◆ What you should do:
Return each line of the listing that contains the string "kern", treating uppercase and lowercase letters as distinct.

----- Records provided

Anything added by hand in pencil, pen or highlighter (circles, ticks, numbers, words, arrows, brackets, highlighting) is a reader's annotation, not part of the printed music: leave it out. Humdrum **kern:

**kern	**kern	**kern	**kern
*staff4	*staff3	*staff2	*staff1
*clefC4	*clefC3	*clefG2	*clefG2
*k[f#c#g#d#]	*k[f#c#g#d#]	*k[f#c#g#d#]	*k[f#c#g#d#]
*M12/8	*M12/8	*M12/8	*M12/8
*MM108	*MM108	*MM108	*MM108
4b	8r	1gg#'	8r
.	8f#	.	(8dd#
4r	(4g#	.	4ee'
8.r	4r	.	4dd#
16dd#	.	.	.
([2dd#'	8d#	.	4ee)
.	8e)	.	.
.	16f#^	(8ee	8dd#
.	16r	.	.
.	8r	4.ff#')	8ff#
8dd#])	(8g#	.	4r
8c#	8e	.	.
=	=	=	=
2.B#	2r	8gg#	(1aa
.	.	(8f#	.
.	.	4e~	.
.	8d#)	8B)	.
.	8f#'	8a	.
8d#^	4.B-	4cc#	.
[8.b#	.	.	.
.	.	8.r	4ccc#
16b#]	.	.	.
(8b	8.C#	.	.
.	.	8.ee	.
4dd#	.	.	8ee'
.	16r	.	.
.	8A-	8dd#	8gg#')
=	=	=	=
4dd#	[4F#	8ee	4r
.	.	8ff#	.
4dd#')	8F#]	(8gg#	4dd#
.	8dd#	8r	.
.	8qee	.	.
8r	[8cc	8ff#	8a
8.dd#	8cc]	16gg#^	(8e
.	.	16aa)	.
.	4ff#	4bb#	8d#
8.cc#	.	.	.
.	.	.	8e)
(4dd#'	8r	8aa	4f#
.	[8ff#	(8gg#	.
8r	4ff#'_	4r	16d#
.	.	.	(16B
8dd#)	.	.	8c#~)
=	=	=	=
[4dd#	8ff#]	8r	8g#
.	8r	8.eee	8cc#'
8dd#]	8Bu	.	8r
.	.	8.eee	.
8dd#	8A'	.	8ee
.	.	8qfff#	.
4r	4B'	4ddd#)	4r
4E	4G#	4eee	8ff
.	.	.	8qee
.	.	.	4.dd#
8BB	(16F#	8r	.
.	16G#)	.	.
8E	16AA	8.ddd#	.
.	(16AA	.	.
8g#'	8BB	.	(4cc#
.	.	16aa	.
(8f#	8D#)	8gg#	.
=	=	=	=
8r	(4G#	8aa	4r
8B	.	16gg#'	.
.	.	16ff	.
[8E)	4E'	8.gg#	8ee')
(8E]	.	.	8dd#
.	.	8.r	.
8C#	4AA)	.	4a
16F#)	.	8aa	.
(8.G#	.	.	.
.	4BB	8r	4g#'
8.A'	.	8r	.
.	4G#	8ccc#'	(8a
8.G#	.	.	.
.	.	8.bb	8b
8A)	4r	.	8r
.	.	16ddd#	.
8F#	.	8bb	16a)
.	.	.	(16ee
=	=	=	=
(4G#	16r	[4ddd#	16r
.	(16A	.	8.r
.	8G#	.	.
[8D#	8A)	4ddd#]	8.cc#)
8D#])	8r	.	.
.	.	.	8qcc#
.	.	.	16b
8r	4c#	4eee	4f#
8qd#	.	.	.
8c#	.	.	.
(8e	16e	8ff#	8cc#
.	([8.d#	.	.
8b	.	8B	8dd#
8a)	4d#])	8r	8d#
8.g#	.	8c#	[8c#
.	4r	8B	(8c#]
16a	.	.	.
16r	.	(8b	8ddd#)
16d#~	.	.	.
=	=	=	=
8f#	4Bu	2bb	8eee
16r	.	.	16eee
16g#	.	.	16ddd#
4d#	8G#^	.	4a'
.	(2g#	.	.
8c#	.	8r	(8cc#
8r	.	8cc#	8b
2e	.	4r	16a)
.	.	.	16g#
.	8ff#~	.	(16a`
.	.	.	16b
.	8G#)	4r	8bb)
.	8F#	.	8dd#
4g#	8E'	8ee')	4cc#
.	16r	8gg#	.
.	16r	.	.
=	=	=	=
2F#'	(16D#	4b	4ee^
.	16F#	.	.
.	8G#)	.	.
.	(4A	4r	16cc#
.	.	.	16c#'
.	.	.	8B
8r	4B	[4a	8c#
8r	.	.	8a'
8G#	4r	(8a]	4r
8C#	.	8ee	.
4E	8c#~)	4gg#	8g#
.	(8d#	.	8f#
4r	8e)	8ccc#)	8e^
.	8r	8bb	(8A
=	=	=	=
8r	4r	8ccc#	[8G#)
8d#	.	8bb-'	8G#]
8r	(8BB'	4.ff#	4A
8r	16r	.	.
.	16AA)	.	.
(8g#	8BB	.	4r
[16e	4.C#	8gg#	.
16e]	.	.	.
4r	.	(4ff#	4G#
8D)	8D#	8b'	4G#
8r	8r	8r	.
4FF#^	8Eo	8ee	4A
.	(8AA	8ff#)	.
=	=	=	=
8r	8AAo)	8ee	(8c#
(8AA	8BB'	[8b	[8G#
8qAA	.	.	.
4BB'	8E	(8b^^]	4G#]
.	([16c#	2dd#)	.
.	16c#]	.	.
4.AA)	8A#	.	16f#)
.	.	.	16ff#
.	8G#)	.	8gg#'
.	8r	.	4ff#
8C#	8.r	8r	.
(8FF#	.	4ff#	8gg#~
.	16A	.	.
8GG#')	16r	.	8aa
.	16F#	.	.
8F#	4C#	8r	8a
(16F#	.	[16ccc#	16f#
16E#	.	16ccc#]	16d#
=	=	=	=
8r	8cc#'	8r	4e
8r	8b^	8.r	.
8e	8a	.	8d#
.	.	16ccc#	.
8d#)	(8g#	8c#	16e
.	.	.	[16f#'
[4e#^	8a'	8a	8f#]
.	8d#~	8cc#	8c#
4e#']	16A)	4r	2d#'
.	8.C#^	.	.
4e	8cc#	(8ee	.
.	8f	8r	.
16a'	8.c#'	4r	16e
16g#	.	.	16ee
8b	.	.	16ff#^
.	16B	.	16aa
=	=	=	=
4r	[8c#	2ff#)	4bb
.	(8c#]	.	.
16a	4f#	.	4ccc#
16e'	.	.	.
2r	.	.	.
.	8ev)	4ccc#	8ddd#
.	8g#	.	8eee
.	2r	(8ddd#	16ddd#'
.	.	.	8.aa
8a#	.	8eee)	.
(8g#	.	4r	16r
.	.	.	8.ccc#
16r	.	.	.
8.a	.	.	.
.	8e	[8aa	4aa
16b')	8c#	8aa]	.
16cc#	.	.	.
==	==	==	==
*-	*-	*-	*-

----------

◆ Response to the task:
Anything added by hand in pencil, pen or highlighter (circles, ticks, numbers, words, arrows, brackets, highlighting) is a reader's annotation, not part of the printed music: leave it out. Humdrum **kern:
**kern	**kern	**kern	**kern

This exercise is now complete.